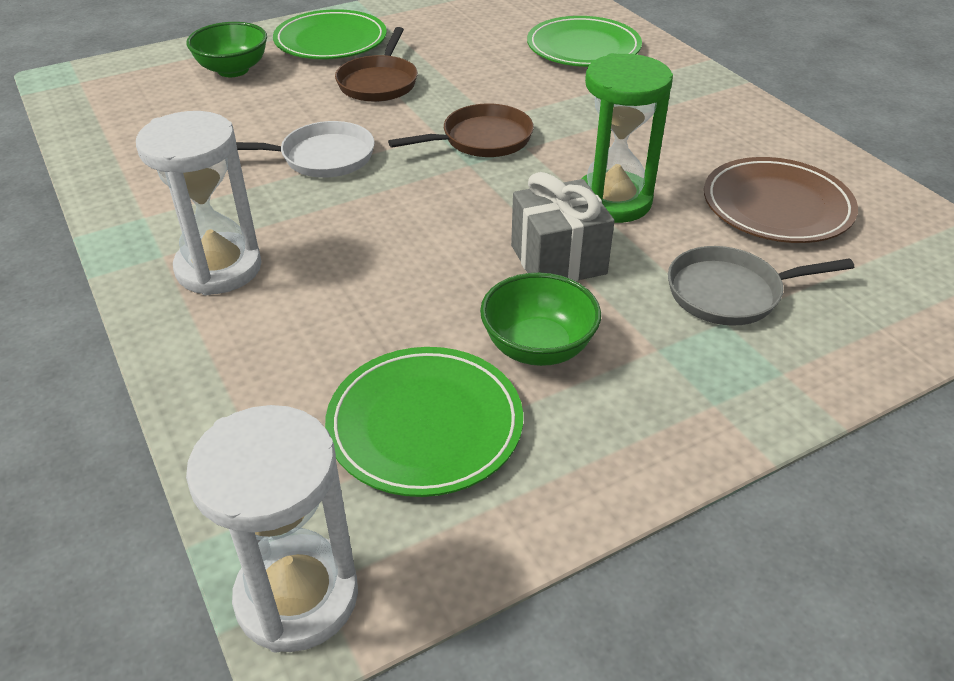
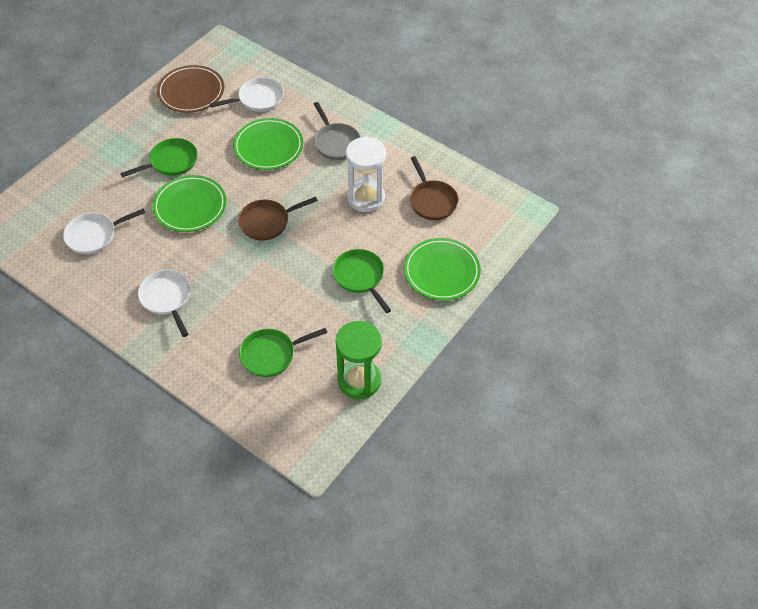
green bowl: 2 -> 0
green pan: 0 -> 3
grey gift: 1 -> 0
white hourglass: 2 -> 1
white pan: 1 -> 3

--*--

*EXERCISE DETAILS*
Leave out the pictures and return the listing exactly.

*OUTPUT FOR THIS TASK*
green bowl: 2 -> 0
green pan: 0 -> 3
grey gift: 1 -> 0
white hourglass: 2 -> 1
white pan: 1 -> 3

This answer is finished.